(THE DATA)

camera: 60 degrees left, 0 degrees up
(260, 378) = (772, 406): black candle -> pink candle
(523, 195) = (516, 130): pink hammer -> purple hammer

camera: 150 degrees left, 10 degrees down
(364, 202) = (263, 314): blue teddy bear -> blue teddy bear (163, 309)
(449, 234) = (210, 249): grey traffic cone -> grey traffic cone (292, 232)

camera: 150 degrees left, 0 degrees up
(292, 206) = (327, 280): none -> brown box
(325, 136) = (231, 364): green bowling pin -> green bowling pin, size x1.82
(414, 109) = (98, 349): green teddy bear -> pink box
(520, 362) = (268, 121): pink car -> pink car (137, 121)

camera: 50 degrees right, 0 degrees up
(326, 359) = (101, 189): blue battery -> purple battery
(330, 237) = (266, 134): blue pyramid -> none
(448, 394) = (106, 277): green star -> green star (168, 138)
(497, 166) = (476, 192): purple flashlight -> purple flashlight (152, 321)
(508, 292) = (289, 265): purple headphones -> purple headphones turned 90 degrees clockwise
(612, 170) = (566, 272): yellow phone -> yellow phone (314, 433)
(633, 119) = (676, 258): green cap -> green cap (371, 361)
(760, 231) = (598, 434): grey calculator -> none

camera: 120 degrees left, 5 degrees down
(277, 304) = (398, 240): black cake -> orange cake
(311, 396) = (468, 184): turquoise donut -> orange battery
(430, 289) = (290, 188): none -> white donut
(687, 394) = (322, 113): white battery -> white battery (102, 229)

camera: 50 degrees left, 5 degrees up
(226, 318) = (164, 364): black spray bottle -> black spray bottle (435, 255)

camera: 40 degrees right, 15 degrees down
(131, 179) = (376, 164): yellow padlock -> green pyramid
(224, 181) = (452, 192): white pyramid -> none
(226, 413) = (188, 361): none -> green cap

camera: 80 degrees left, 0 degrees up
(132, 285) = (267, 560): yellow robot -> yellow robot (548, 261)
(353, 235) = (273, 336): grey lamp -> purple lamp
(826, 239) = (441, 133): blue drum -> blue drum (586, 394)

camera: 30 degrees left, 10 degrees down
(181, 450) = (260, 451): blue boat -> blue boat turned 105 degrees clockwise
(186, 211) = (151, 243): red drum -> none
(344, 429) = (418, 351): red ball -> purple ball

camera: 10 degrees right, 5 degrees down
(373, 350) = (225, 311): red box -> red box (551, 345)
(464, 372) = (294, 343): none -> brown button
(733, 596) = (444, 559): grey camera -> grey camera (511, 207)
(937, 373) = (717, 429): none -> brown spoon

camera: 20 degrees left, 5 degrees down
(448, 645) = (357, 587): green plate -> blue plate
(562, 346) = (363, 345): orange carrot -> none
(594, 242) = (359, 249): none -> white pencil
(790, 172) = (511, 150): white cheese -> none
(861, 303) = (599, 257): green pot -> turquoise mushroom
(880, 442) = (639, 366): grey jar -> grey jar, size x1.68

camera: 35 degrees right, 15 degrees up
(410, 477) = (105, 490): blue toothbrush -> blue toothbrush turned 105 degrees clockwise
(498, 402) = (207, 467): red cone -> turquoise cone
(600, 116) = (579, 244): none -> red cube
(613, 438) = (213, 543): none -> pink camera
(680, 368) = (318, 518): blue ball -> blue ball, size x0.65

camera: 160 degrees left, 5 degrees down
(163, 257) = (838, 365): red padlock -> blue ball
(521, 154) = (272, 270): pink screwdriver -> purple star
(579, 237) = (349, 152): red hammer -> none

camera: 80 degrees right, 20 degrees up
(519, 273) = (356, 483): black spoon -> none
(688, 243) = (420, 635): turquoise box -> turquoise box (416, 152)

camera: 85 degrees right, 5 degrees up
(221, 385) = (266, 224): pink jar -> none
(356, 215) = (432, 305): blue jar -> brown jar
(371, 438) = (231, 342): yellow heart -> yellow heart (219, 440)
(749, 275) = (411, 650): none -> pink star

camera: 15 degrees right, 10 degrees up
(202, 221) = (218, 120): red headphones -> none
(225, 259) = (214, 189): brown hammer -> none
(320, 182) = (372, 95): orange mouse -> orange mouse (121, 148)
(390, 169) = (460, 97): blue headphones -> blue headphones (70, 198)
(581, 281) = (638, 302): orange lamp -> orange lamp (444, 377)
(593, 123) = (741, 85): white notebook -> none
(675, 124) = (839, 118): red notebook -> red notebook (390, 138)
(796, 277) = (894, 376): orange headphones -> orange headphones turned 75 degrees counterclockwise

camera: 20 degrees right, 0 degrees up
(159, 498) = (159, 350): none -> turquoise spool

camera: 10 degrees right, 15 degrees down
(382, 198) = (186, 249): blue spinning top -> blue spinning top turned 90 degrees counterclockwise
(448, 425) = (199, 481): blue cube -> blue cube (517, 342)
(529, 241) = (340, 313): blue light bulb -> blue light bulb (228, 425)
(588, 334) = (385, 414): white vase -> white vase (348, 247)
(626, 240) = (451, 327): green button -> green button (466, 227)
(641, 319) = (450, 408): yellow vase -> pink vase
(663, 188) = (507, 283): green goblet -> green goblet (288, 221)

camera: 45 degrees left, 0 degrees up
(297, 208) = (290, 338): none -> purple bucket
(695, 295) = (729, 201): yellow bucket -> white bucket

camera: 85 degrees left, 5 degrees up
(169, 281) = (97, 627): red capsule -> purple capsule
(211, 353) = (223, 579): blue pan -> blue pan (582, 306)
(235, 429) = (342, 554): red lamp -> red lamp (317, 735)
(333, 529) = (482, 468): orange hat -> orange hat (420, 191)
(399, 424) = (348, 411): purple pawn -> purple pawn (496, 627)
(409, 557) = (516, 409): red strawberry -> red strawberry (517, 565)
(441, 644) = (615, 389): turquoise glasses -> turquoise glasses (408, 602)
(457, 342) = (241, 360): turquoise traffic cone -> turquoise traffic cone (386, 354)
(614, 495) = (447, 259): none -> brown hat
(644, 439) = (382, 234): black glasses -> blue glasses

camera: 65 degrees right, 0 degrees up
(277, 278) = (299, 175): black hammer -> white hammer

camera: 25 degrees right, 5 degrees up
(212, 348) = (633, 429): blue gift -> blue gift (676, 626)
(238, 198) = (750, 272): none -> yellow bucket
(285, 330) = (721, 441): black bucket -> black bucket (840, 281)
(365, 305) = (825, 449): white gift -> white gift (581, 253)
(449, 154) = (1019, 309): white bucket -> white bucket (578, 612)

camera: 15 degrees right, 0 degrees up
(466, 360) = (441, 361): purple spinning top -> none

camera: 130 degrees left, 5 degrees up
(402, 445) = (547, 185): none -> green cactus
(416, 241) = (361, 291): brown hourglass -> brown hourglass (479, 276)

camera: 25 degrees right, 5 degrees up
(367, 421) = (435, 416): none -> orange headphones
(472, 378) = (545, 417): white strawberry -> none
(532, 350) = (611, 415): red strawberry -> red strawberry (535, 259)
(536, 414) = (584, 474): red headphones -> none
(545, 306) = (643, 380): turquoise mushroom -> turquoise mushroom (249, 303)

(End THE DATA)

◆ INSTRUCTIONS TO FOLLOW ◆
Whatever lines appear above, reproduce every one of them exactly.

◆ WRITTEN SOLUTION ◆
camera: 60 degrees left, 0 degrees up
(260, 378) = (772, 406): black candle -> pink candle
(523, 195) = (516, 130): pink hammer -> purple hammer

camera: 150 degrees left, 10 degrees down
(364, 202) = (263, 314): blue teddy bear -> blue teddy bear (163, 309)
(449, 234) = (210, 249): grey traffic cone -> grey traffic cone (292, 232)

camera: 150 degrees left, 0 degrees up
(292, 206) = (327, 280): none -> brown box
(325, 136) = (231, 364): green bowling pin -> green bowling pin, size x1.82
(414, 109) = (98, 349): green teddy bear -> pink box
(520, 362) = (268, 121): pink car -> pink car (137, 121)

camera: 50 degrees right, 0 degrees up
(326, 359) = (101, 189): blue battery -> purple battery
(330, 237) = (266, 134): blue pyramid -> none
(448, 394) = (106, 277): green star -> green star (168, 138)
(497, 166) = (476, 192): purple flashlight -> purple flashlight (152, 321)
(508, 292) = (289, 265): purple headphones -> purple headphones turned 90 degrees clockwise
(612, 170) = (566, 272): yellow phone -> yellow phone (314, 433)
(633, 119) = (676, 258): green cap -> green cap (371, 361)
(760, 231) = (598, 434): grey calculator -> none

camera: 120 degrees left, 5 degrees down
(277, 304) = (398, 240): black cake -> orange cake
(311, 396) = (468, 184): turquoise donut -> orange battery
(430, 289) = (290, 188): none -> white donut
(687, 394) = (322, 113): white battery -> white battery (102, 229)

camera: 50 degrees left, 5 degrees up
(226, 318) = (164, 364): black spray bottle -> black spray bottle (435, 255)

camera: 40 degrees right, 15 degrees down
(131, 179) = (376, 164): yellow padlock -> green pyramid
(224, 181) = (452, 192): white pyramid -> none
(226, 413) = (188, 361): none -> green cap

camera: 80 degrees left, 0 degrees up
(132, 285) = (267, 560): yellow robot -> yellow robot (548, 261)
(353, 235) = (273, 336): grey lamp -> purple lamp
(826, 239) = (441, 133): blue drum -> blue drum (586, 394)

camera: 30 degrees left, 10 degrees down
(181, 450) = (260, 451): blue boat -> blue boat turned 105 degrees clockwise
(186, 211) = (151, 243): red drum -> none
(344, 429) = (418, 351): red ball -> purple ball

camera: 10 degrees right, 5 degrees down
(373, 350) = (225, 311): red box -> red box (551, 345)
(464, 372) = (294, 343): none -> brown button
(733, 596) = (444, 559): grey camera -> grey camera (511, 207)
(937, 373) = (717, 429): none -> brown spoon

camera: 20 degrees left, 5 degrees down
(448, 645) = (357, 587): green plate -> blue plate
(562, 346) = (363, 345): orange carrot -> none
(594, 242) = (359, 249): none -> white pencil
(790, 172) = (511, 150): white cheese -> none
(861, 303) = (599, 257): green pot -> turquoise mushroom
(880, 442) = (639, 366): grey jar -> grey jar, size x1.68

camera: 35 degrees right, 15 degrees up
(410, 477) = (105, 490): blue toothbrush -> blue toothbrush turned 105 degrees clockwise
(498, 402) = (207, 467): red cone -> turquoise cone
(600, 116) = (579, 244): none -> red cube
(613, 438) = (213, 543): none -> pink camera
(680, 368) = (318, 518): blue ball -> blue ball, size x0.65

camera: 160 degrees left, 5 degrees down
(163, 257) = (838, 365): red padlock -> blue ball
(521, 154) = (272, 270): pink screwdriver -> purple star
(579, 237) = (349, 152): red hammer -> none

camera: 80 degrees right, 20 degrees up
(519, 273) = (356, 483): black spoon -> none
(688, 243) = (420, 635): turquoise box -> turquoise box (416, 152)

camera: 85 degrees right, 5 degrees up
(221, 385) = (266, 224): pink jar -> none
(356, 215) = (432, 305): blue jar -> brown jar
(371, 438) = (231, 342): yellow heart -> yellow heart (219, 440)
(749, 275) = (411, 650): none -> pink star

camera: 15 degrees right, 10 degrees up
(202, 221) = (218, 120): red headphones -> none
(225, 259) = (214, 189): brown hammer -> none
(320, 182) = (372, 95): orange mouse -> orange mouse (121, 148)
(390, 169) = (460, 97): blue headphones -> blue headphones (70, 198)
(581, 281) = (638, 302): orange lamp -> orange lamp (444, 377)
(593, 123) = (741, 85): white notebook -> none
(675, 124) = (839, 118): red notebook -> red notebook (390, 138)
(796, 277) = (894, 376): orange headphones -> orange headphones turned 75 degrees counterclockwise

camera: 20 degrees right, 0 degrees up
(159, 498) = (159, 350): none -> turquoise spool

camera: 10 degrees right, 15 degrees down
(382, 198) = (186, 249): blue spinning top -> blue spinning top turned 90 degrees counterclockwise
(448, 425) = (199, 481): blue cube -> blue cube (517, 342)
(529, 241) = (340, 313): blue light bulb -> blue light bulb (228, 425)
(588, 334) = (385, 414): white vase -> white vase (348, 247)
(626, 240) = (451, 327): green button -> green button (466, 227)
(641, 319) = (450, 408): yellow vase -> pink vase
(663, 188) = (507, 283): green goblet -> green goblet (288, 221)

camera: 45 degrees left, 0 degrees up
(297, 208) = (290, 338): none -> purple bucket
(695, 295) = (729, 201): yellow bucket -> white bucket

camera: 85 degrees left, 5 degrees up
(169, 281) = (97, 627): red capsule -> purple capsule
(211, 353) = (223, 579): blue pan -> blue pan (582, 306)
(235, 429) = (342, 554): red lamp -> red lamp (317, 735)
(333, 529) = (482, 468): orange hat -> orange hat (420, 191)
(399, 424) = (348, 411): purple pawn -> purple pawn (496, 627)
(409, 557) = (516, 409): red strawberry -> red strawberry (517, 565)
(441, 644) = (615, 389): turquoise glasses -> turquoise glasses (408, 602)
(457, 342) = (241, 360): turquoise traffic cone -> turquoise traffic cone (386, 354)
(614, 495) = (447, 259): none -> brown hat
(644, 439) = (382, 234): black glasses -> blue glasses

camera: 65 degrees right, 0 degrees up
(277, 278) = (299, 175): black hammer -> white hammer

camera: 25 degrees right, 5 degrees up
(212, 348) = (633, 429): blue gift -> blue gift (676, 626)
(238, 198) = (750, 272): none -> yellow bucket
(285, 330) = (721, 441): black bucket -> black bucket (840, 281)
(365, 305) = (825, 449): white gift -> white gift (581, 253)
(449, 154) = (1019, 309): white bucket -> white bucket (578, 612)

camera: 15 degrees right, 0 degrees up
(466, 360) = (441, 361): purple spinning top -> none

camera: 130 degrees left, 5 degrees up
(402, 445) = (547, 185): none -> green cactus
(416, 241) = (361, 291): brown hourglass -> brown hourglass (479, 276)

camera: 25 degrees right, 5 degrees up
(367, 421) = (435, 416): none -> orange headphones
(472, 378) = (545, 417): white strawberry -> none
(532, 350) = (611, 415): red strawberry -> red strawberry (535, 259)
(536, 414) = (584, 474): red headphones -> none
(545, 306) = (643, 380): turquoise mushroom -> turquoise mushroom (249, 303)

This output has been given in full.